Difference listings
↓↓↓
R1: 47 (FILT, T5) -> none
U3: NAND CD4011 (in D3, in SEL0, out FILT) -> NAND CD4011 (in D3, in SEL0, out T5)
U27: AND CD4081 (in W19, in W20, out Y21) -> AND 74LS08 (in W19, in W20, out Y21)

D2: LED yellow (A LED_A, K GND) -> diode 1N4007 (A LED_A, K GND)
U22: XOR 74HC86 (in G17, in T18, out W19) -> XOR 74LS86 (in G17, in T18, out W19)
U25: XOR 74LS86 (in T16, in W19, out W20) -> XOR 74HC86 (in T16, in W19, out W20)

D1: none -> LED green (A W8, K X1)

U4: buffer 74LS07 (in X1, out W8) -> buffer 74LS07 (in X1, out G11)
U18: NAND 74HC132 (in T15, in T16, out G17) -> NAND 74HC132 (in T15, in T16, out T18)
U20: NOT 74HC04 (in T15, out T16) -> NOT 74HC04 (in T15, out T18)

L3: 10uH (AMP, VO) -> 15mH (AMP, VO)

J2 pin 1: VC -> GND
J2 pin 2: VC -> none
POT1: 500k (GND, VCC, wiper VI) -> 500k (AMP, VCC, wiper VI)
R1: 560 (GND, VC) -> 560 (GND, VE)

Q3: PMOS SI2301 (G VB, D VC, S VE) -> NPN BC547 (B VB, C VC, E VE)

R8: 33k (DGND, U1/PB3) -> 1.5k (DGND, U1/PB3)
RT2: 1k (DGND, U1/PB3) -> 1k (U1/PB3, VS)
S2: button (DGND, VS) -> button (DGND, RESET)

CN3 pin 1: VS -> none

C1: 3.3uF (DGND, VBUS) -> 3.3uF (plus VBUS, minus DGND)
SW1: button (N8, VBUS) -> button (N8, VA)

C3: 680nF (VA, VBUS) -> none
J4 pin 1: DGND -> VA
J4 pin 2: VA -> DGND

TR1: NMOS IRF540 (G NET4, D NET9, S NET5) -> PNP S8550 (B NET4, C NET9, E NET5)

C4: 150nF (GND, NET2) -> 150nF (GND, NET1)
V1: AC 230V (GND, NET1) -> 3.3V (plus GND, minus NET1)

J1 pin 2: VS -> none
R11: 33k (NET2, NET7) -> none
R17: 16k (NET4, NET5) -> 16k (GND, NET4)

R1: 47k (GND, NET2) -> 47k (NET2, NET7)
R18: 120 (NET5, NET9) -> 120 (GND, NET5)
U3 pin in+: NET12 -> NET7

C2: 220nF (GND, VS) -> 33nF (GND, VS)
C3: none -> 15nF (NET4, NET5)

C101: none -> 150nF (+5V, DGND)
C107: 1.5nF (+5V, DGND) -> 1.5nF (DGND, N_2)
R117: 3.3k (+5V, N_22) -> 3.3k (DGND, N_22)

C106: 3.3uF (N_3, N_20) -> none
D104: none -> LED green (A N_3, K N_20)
↑↑↑
* Directions *
A reply should hold exactly the lines from the one containing "CN3 pin 1: VS -> none" through the end of the data above, nothing more.

* Reply *
CN3 pin 1: VS -> none

C1: 3.3uF (DGND, VBUS) -> 3.3uF (plus VBUS, minus DGND)
SW1: button (N8, VBUS) -> button (N8, VA)

C3: 680nF (VA, VBUS) -> none
J4 pin 1: DGND -> VA
J4 pin 2: VA -> DGND

TR1: NMOS IRF540 (G NET4, D NET9, S NET5) -> PNP S8550 (B NET4, C NET9, E NET5)

C4: 150nF (GND, NET2) -> 150nF (GND, NET1)
V1: AC 230V (GND, NET1) -> 3.3V (plus GND, minus NET1)

J1 pin 2: VS -> none
R11: 33k (NET2, NET7) -> none
R17: 16k (NET4, NET5) -> 16k (GND, NET4)

R1: 47k (GND, NET2) -> 47k (NET2, NET7)
R18: 120 (NET5, NET9) -> 120 (GND, NET5)
U3 pin in+: NET12 -> NET7

C2: 220nF (GND, VS) -> 33nF (GND, VS)
C3: none -> 15nF (NET4, NET5)

C101: none -> 150nF (+5V, DGND)
C107: 1.5nF (+5V, DGND) -> 1.5nF (DGND, N_2)
R117: 3.3k (+5V, N_22) -> 3.3k (DGND, N_22)

C106: 3.3uF (N_3, N_20) -> none
D104: none -> LED green (A N_3, K N_20)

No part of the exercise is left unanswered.